• What you need to do:
Your task is to copy each line of the material below that includes "yellow".

*-*-*

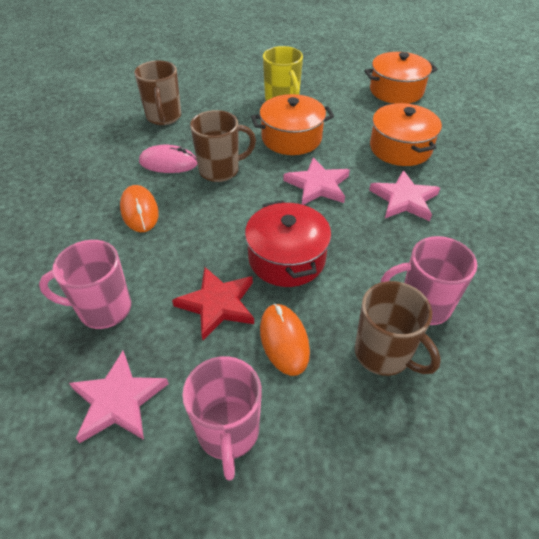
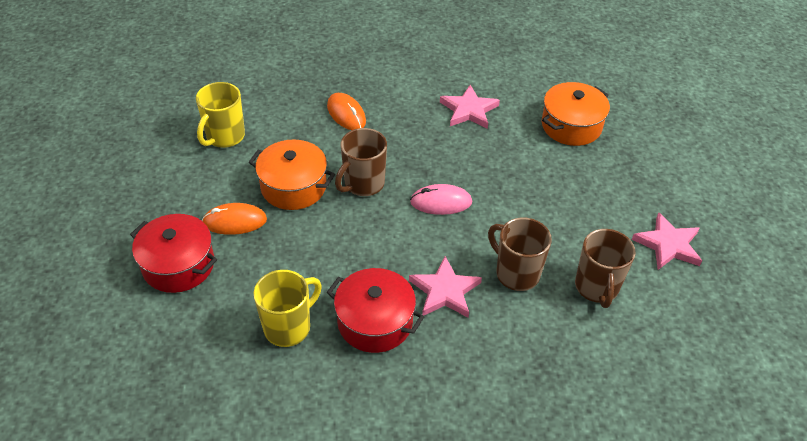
orange pot: 3 -> 2
pink mug: 3 -> 0
red pot: 1 -> 2
red star: 1 -> 0
yellow mug: 1 -> 2

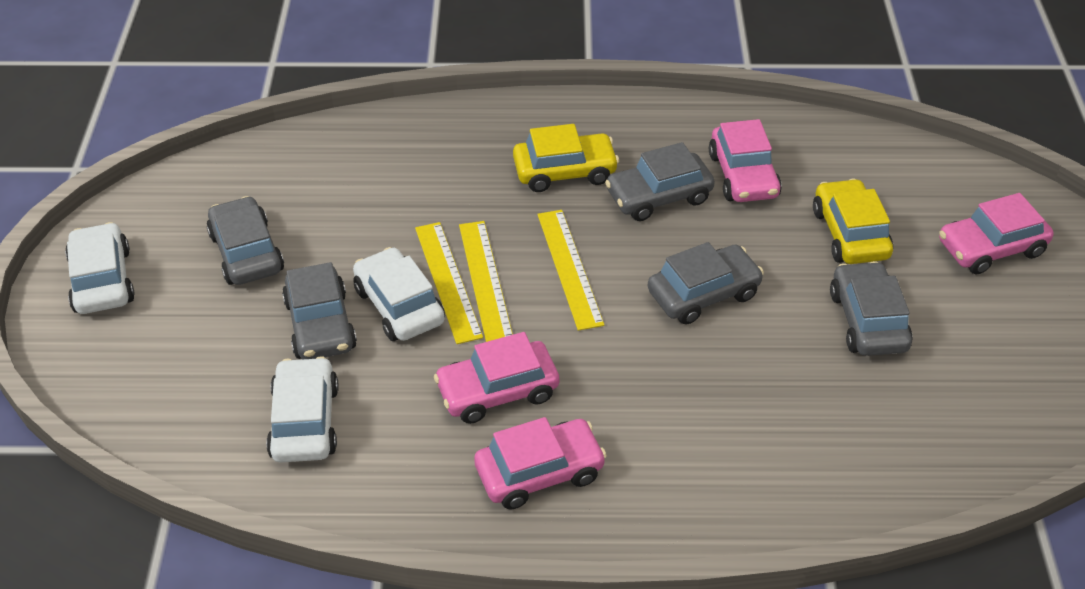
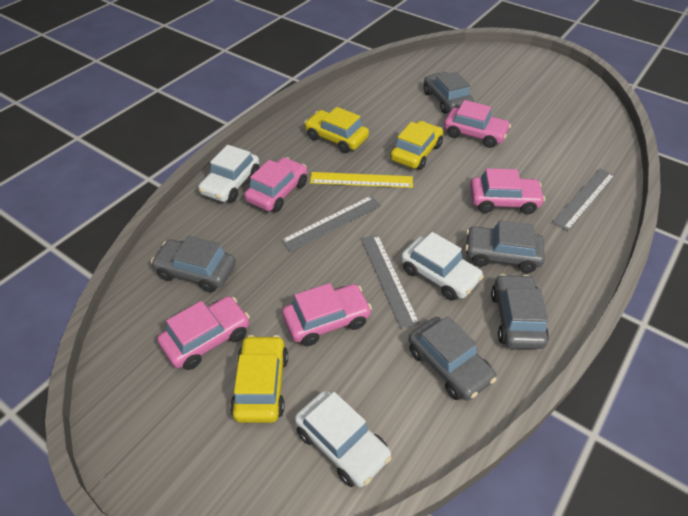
grey ruler: 0 -> 3
pink car: 4 -> 5
yellow car: 2 -> 3
yellow ruler: 3 -> 1

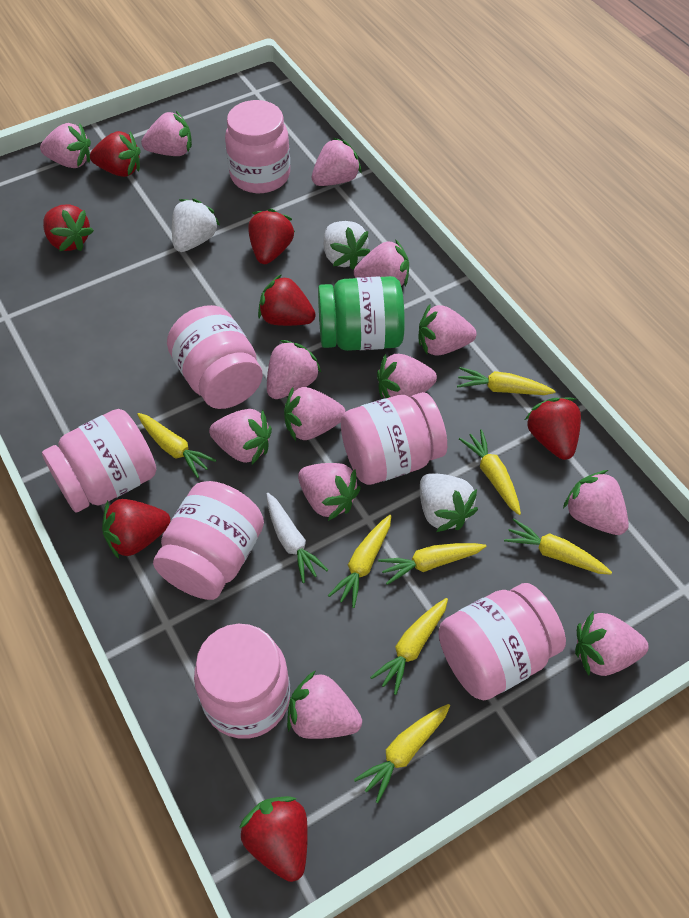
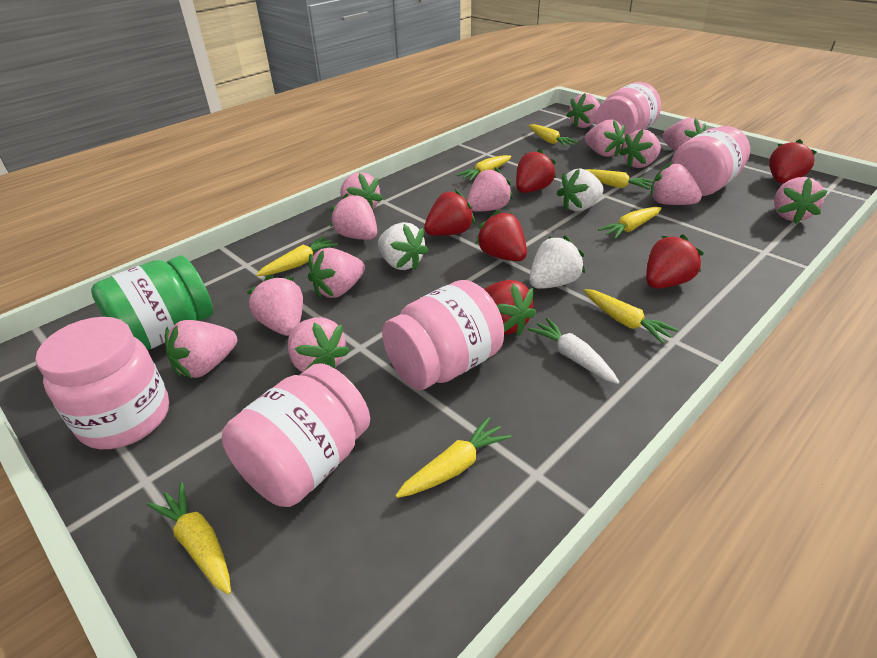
pink jar: 7 -> 5
red strawberry: 7 -> 6

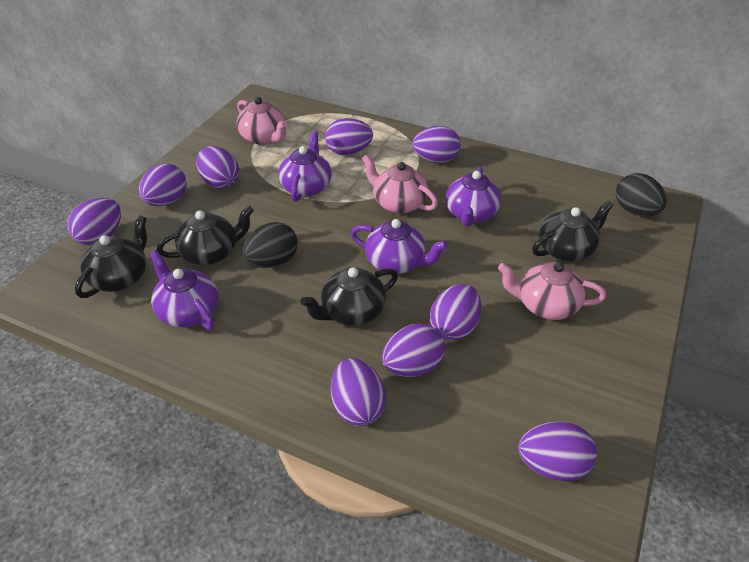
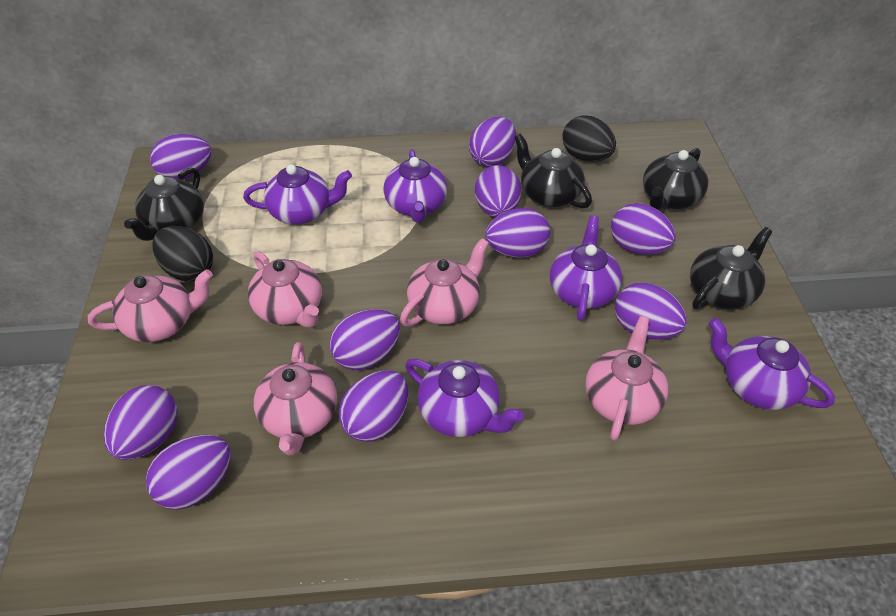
pink teapot: 3 -> 5
purple egg: 9 -> 10
purple teapot: 4 -> 5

*-*-*

• Final answer:
yellow mug: 1 -> 2
yellow car: 2 -> 3
yellow ruler: 3 -> 1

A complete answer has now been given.